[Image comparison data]

* * * * * * *

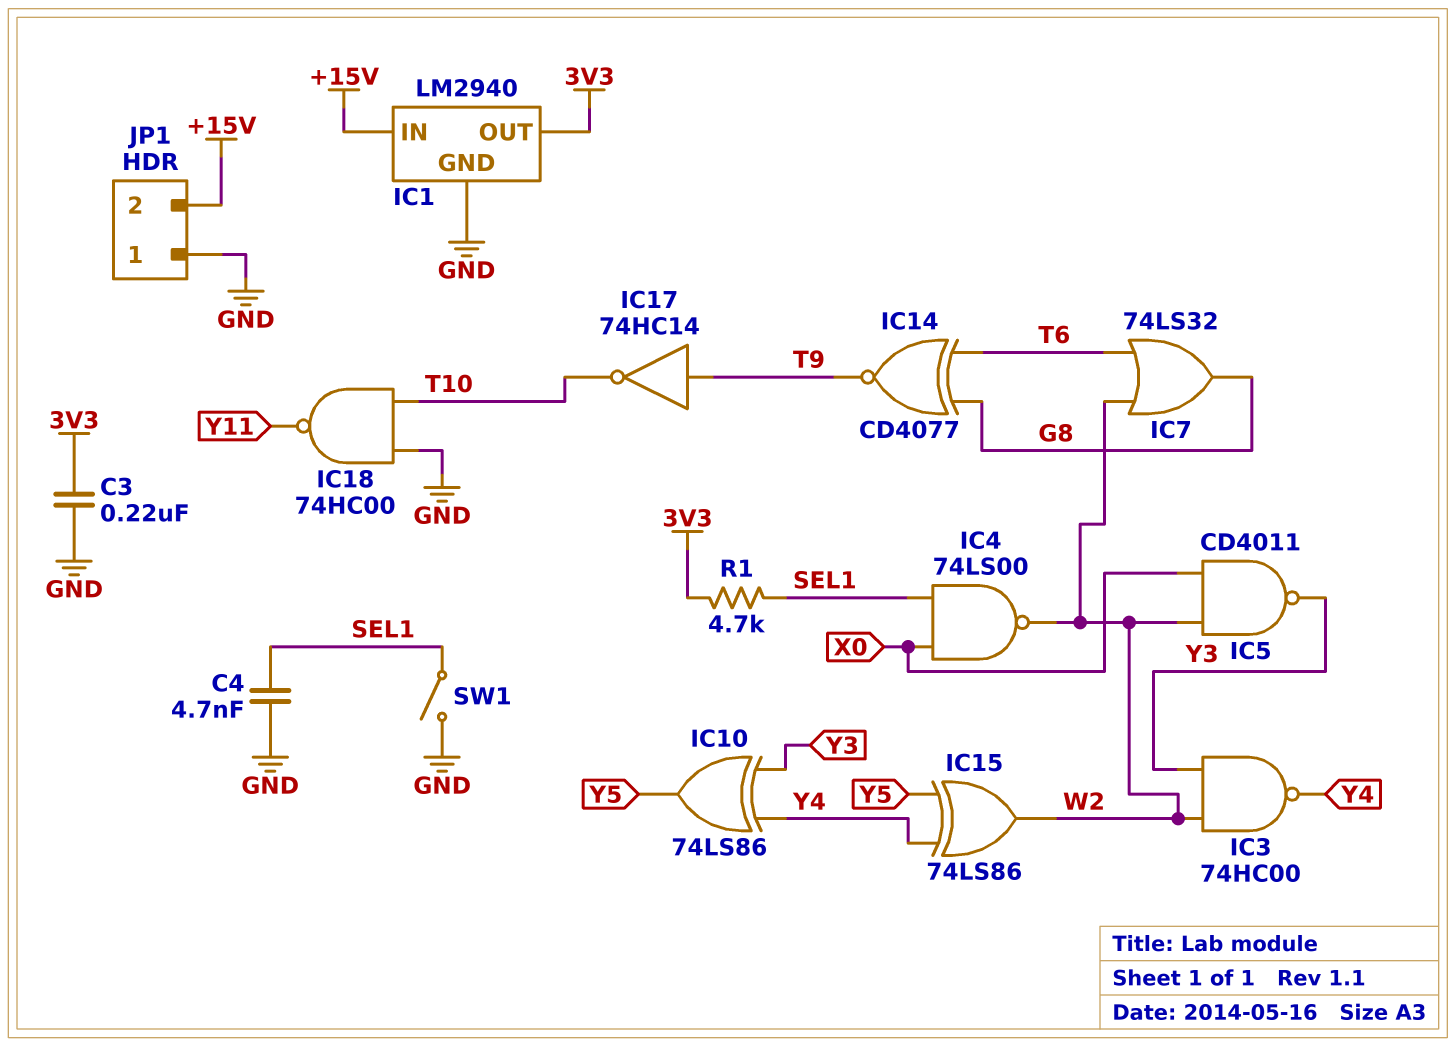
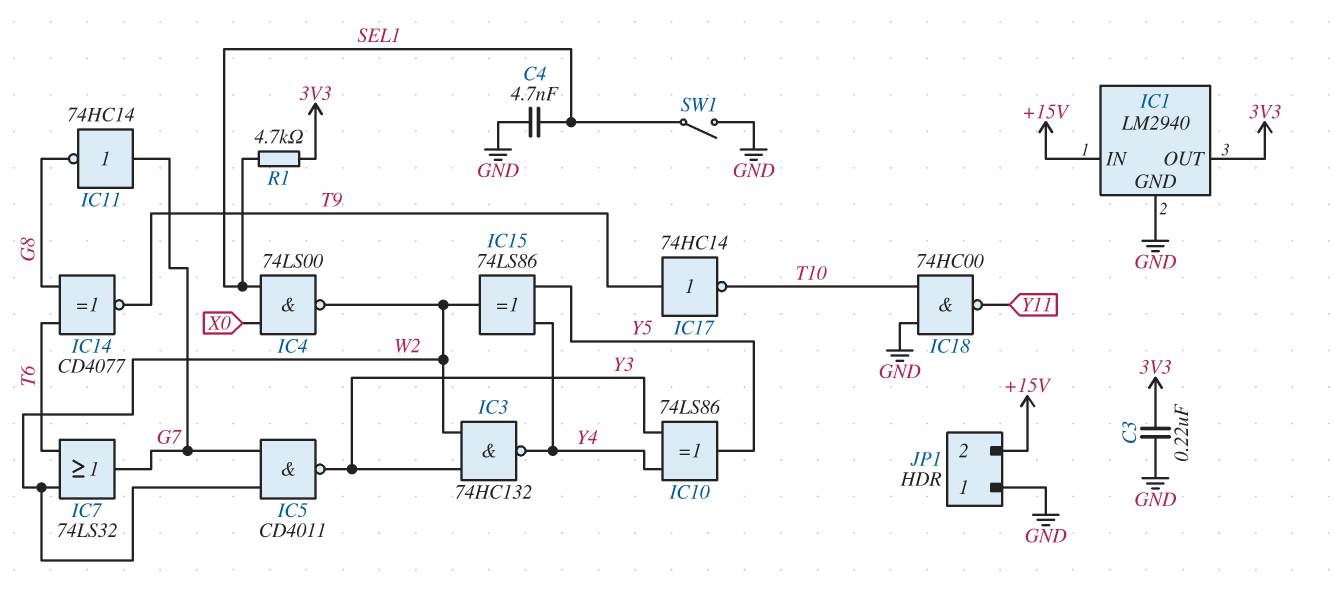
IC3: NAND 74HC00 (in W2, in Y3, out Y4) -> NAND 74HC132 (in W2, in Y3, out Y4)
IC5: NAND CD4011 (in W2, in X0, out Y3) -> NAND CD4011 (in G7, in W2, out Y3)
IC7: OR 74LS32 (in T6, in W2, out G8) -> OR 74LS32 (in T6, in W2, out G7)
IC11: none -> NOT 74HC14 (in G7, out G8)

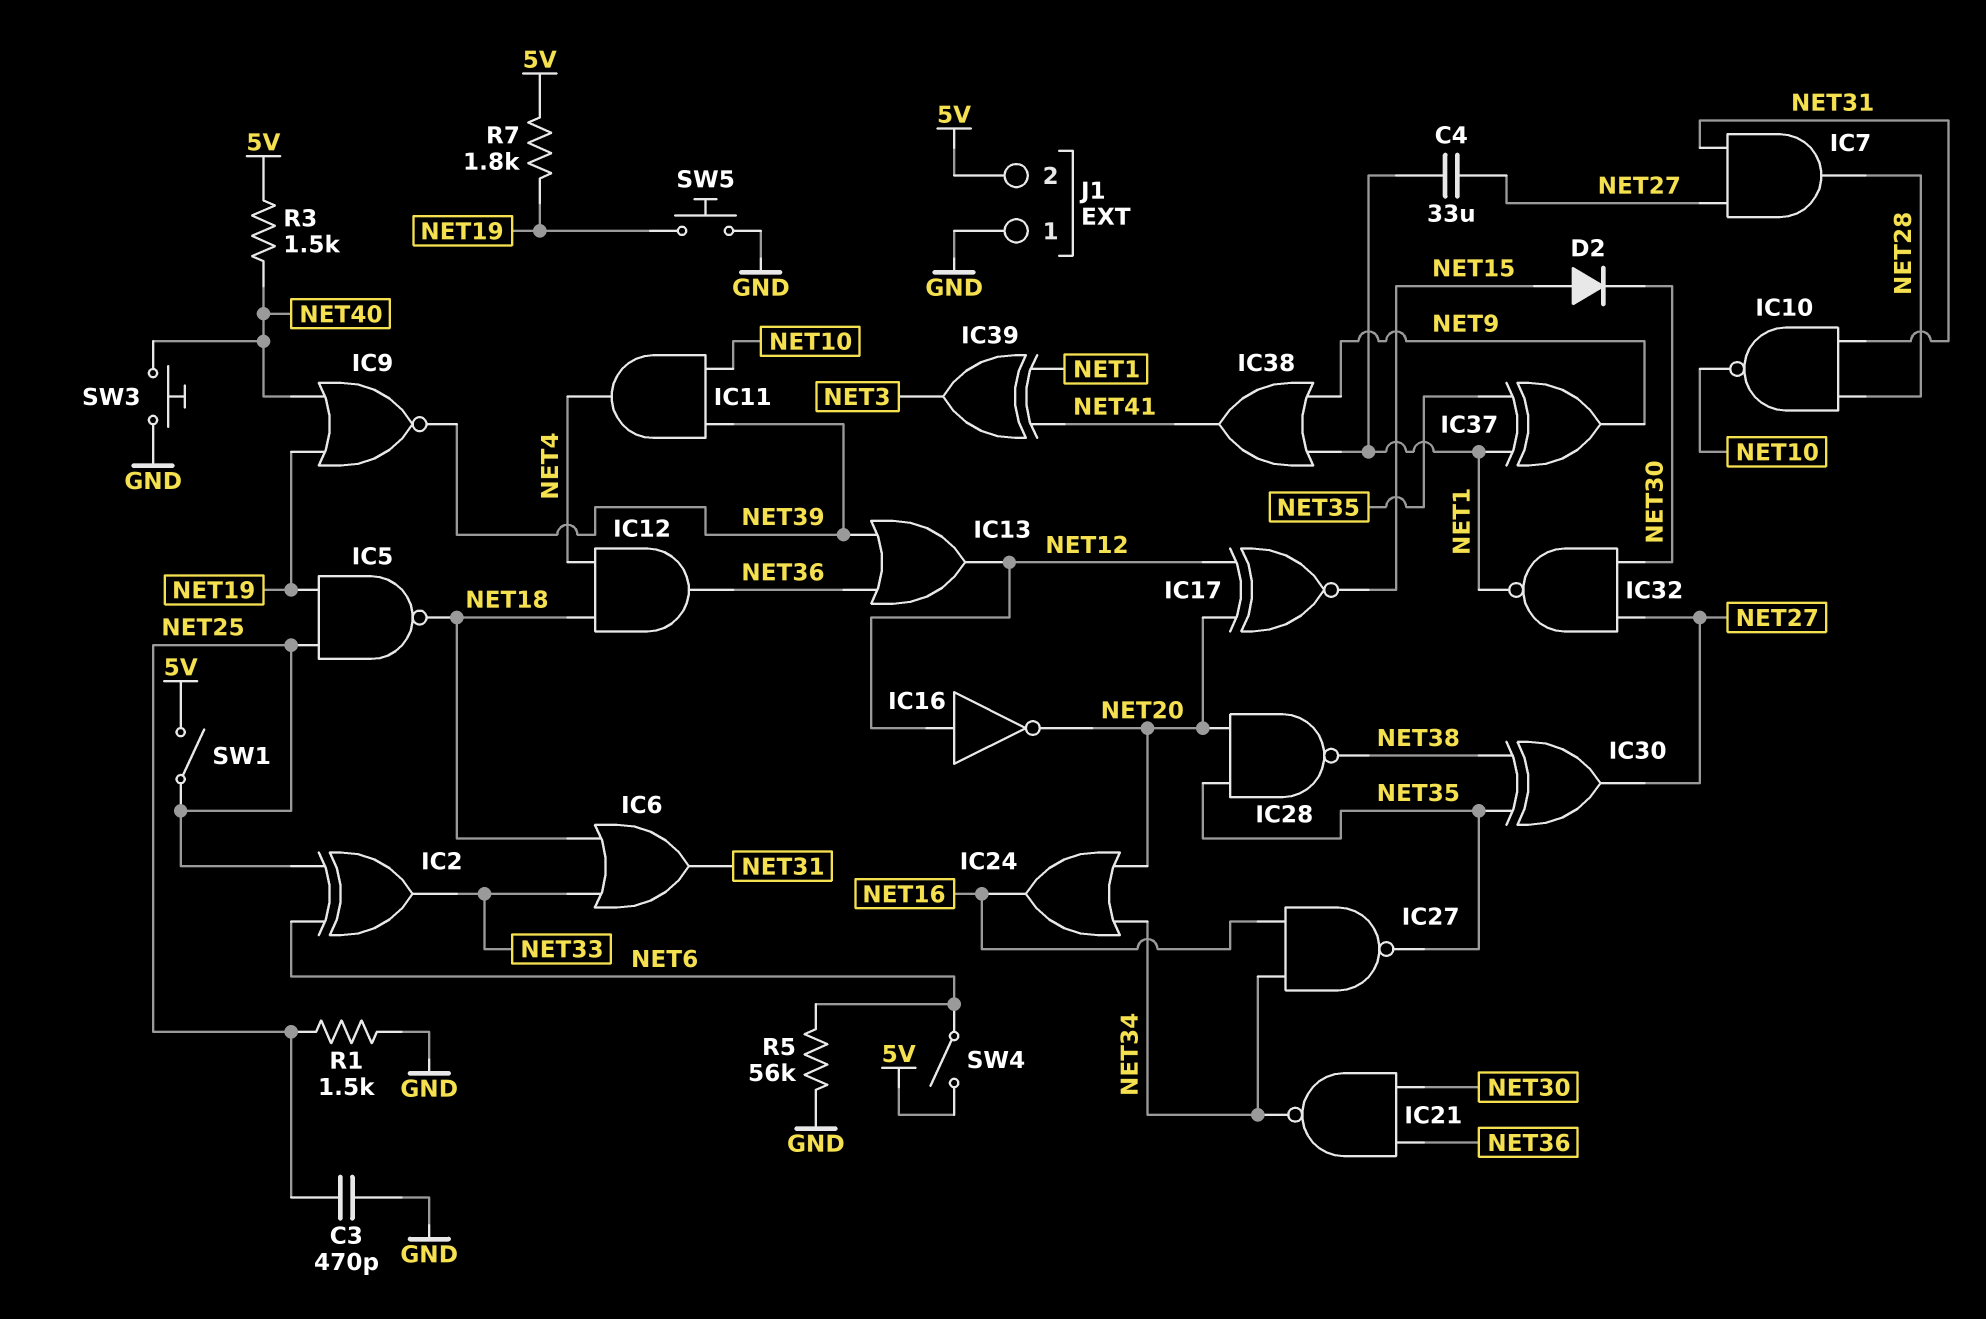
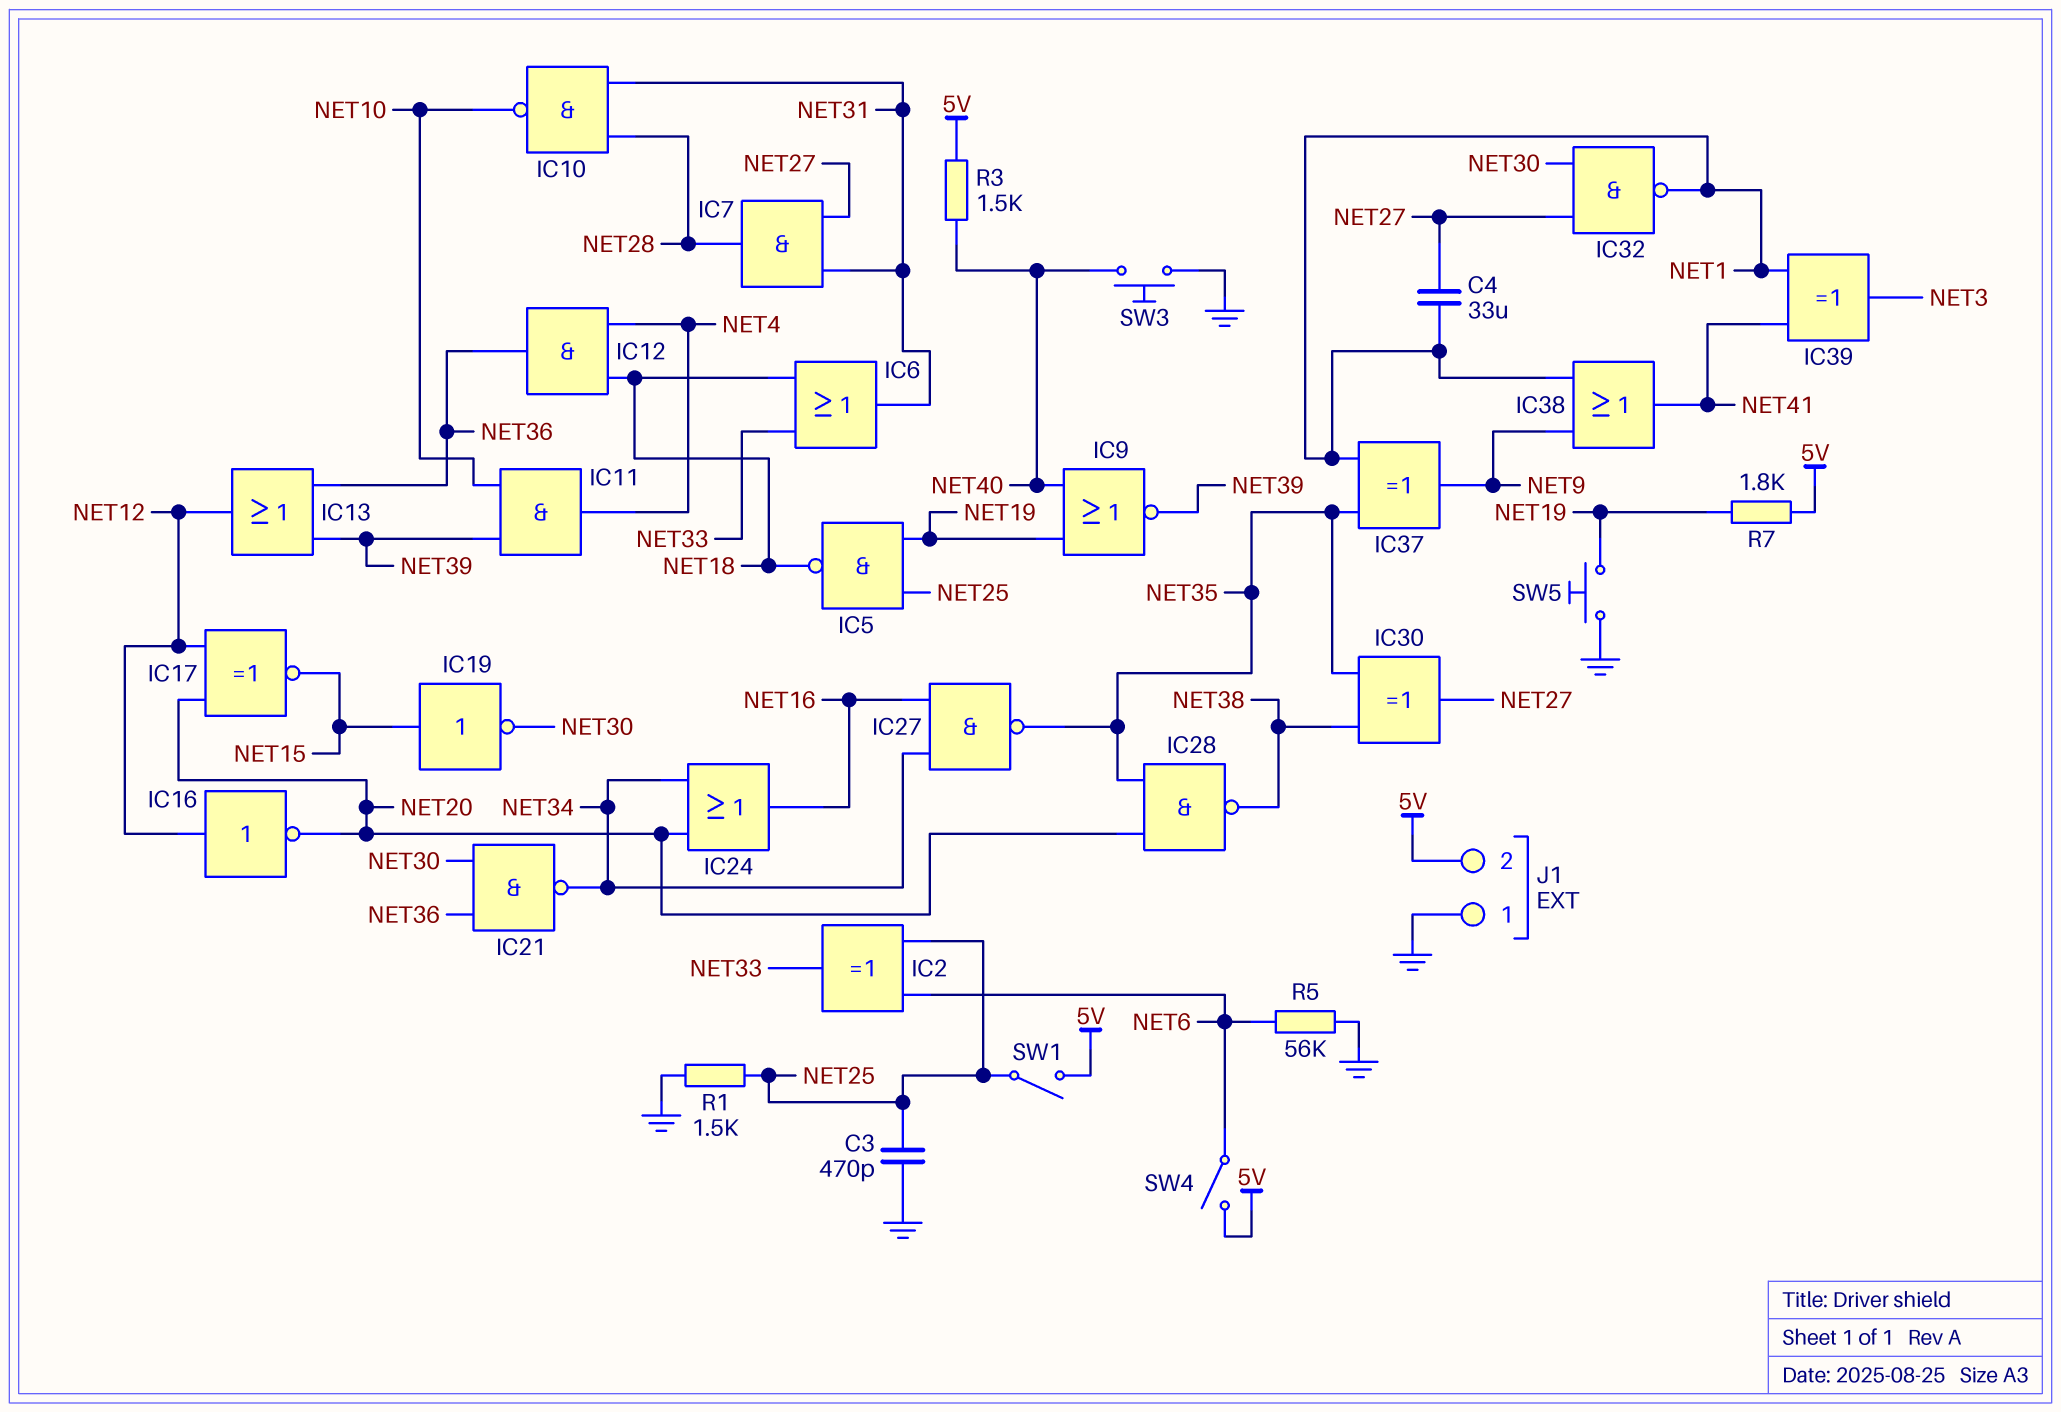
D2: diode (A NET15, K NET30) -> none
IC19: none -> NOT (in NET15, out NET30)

* * * * * * *

### TASK INSTRUCTIONS
Please output an exact repetition of the lines from the line containing "IC11: none -> NOT 74HC14 (in G7, out G8)" to the end of the records, both included, with no pictures and no additional text.

### RESPONSE
IC11: none -> NOT 74HC14 (in G7, out G8)

D2: diode (A NET15, K NET30) -> none
IC19: none -> NOT (in NET15, out NET30)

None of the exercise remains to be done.